-- What the task asks --
Where a line below holds the string "LOAD", count it; then give the total without any other words.

-- Material for the task --

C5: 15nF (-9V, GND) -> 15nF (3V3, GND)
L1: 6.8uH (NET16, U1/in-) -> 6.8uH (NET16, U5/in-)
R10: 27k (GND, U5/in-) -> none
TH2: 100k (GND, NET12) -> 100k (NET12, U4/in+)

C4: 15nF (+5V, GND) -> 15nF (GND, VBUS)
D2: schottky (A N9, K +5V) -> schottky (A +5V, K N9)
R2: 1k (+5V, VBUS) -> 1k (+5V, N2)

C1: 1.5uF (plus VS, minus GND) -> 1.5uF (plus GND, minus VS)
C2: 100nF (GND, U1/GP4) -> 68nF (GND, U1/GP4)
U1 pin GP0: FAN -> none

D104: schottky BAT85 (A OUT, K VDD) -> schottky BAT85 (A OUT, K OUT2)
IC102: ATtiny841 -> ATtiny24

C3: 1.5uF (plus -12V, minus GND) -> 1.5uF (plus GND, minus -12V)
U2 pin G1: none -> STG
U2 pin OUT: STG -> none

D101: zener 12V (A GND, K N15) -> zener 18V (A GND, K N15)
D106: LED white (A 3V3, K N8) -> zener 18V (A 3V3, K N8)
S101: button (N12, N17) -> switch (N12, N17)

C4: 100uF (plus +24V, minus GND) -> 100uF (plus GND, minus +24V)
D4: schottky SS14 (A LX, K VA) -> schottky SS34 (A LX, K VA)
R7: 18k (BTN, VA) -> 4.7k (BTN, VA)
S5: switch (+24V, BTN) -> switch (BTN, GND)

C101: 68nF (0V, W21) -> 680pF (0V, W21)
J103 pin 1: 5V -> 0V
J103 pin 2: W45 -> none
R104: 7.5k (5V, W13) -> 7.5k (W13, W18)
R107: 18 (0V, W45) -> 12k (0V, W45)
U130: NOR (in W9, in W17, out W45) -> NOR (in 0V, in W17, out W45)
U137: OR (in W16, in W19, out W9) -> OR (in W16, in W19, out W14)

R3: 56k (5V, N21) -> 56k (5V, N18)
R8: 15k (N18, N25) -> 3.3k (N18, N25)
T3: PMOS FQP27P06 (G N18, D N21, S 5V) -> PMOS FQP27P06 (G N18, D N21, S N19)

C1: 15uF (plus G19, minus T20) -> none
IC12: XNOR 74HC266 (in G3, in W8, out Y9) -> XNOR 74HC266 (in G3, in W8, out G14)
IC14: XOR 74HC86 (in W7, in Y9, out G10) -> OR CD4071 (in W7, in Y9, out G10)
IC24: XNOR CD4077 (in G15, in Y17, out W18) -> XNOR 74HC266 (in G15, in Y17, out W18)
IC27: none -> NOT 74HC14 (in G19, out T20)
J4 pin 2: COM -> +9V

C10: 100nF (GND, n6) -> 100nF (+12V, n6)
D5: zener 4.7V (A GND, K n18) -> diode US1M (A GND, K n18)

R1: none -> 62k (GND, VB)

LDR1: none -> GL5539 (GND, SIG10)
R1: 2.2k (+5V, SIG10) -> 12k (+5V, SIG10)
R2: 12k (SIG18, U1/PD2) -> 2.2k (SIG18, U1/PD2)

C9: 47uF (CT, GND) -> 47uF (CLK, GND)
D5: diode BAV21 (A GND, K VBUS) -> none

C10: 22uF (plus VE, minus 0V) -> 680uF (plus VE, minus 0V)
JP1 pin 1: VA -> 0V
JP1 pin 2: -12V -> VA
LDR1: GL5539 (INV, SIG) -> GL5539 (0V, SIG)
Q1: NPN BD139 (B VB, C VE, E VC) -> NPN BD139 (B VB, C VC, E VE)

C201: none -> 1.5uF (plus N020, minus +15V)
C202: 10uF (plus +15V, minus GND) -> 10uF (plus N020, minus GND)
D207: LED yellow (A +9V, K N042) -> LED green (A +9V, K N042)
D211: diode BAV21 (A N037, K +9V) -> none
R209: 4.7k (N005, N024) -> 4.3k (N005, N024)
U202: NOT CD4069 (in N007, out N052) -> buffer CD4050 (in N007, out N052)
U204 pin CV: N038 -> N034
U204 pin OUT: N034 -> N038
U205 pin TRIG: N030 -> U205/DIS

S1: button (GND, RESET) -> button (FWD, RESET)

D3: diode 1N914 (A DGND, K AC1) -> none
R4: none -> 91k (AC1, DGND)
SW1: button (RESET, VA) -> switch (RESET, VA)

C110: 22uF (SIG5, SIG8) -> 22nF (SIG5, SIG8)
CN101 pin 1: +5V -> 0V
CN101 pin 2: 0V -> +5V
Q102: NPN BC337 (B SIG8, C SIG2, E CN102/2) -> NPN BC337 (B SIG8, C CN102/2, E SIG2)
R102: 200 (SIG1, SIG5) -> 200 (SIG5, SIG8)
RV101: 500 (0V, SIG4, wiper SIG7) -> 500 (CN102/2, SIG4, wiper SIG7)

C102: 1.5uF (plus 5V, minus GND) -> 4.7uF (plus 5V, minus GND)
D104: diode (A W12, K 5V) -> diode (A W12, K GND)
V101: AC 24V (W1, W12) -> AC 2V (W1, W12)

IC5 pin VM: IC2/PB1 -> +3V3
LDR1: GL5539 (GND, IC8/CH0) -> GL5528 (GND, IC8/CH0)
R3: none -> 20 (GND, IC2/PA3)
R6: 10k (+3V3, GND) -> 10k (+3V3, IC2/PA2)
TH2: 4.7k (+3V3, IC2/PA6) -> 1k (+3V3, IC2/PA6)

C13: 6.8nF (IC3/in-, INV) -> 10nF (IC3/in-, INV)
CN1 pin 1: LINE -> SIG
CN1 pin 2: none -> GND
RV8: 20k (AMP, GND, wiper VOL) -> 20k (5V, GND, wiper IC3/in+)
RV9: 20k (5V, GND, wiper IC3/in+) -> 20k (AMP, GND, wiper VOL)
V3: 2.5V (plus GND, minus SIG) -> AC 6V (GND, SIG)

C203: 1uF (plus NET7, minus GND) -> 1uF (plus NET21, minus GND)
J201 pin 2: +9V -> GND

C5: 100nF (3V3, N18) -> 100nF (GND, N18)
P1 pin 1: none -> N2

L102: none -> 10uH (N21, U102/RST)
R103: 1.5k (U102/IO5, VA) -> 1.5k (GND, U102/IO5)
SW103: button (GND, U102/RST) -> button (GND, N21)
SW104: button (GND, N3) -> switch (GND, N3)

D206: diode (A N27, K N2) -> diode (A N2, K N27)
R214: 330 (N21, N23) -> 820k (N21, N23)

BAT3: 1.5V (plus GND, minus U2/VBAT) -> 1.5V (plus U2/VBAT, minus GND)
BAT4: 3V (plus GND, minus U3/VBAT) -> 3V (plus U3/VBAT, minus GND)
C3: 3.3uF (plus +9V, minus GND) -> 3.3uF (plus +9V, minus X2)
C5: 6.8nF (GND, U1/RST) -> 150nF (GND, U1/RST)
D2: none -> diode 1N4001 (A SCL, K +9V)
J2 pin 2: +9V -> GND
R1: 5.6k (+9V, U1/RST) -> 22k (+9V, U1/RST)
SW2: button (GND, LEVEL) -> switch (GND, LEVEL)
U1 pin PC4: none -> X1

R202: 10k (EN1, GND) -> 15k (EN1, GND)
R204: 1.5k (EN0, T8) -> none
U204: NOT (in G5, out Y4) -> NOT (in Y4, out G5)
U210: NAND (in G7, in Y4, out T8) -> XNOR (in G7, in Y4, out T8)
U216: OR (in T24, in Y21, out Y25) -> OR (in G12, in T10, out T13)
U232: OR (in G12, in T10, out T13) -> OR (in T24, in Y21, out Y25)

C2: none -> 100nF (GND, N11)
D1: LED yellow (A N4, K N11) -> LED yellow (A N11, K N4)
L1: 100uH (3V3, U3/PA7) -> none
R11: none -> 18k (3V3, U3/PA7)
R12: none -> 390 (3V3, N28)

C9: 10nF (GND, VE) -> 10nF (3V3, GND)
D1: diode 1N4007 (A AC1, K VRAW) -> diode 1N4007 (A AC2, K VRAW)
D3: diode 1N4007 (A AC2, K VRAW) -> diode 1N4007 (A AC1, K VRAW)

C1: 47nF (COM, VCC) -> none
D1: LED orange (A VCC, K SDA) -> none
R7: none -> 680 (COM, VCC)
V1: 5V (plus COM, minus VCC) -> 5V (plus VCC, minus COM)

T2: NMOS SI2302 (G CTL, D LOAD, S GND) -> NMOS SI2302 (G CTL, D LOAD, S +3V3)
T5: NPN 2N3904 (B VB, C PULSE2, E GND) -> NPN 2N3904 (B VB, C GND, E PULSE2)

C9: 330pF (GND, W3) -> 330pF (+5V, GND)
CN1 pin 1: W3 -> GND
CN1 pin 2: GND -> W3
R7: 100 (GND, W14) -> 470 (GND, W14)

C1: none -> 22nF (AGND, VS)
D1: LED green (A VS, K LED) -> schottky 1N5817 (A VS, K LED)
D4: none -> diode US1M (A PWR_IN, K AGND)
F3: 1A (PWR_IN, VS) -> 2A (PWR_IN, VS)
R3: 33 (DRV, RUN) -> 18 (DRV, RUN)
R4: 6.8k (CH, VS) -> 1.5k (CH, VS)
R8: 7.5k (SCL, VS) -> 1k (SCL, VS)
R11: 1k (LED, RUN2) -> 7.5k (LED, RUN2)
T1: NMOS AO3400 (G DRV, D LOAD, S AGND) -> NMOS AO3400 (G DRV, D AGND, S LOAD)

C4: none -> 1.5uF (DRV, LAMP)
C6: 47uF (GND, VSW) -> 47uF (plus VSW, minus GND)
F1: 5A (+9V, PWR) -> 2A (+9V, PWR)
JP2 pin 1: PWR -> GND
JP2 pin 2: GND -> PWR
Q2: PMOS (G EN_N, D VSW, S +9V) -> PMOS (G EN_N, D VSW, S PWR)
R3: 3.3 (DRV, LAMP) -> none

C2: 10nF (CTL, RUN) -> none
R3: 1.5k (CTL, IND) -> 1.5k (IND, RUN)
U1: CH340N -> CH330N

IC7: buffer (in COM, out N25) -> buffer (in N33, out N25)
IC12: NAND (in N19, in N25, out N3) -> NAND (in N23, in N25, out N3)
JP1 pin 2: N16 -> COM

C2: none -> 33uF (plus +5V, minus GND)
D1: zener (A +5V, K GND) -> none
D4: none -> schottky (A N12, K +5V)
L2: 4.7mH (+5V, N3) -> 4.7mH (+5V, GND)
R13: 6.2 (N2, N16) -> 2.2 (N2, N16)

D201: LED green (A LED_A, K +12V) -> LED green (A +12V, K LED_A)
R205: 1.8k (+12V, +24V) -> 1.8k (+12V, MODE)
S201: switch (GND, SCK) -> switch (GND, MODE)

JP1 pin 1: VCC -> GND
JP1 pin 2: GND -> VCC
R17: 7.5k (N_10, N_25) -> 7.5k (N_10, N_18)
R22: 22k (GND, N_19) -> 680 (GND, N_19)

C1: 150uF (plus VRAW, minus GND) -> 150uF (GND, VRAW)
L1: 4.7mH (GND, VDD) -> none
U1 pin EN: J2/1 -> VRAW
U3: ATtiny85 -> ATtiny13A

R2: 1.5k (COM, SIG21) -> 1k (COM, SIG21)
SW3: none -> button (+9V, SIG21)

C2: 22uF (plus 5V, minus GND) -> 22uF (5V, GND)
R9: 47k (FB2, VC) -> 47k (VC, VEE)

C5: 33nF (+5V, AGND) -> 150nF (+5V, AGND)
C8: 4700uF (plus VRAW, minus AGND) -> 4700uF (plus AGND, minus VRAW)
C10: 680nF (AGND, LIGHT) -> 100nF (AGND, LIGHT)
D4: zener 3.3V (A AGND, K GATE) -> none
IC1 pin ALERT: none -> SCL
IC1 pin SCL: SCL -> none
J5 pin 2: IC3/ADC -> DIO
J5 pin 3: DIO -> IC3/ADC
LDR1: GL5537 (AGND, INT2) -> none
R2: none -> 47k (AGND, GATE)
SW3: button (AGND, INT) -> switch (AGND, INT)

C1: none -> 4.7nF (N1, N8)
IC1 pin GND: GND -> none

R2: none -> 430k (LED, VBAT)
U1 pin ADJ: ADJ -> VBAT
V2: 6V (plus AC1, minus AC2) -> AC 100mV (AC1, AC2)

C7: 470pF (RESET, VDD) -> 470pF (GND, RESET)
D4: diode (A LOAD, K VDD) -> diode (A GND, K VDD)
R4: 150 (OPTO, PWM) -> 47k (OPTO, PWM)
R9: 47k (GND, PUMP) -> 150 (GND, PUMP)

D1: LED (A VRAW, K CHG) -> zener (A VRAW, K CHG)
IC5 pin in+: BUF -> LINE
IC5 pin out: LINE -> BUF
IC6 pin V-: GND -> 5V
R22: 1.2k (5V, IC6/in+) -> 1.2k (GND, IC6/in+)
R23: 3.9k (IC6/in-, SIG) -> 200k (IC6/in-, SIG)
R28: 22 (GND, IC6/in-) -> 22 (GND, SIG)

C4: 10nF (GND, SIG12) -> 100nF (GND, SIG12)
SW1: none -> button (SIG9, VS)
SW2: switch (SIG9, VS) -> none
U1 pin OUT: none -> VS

-- Exercise response --
3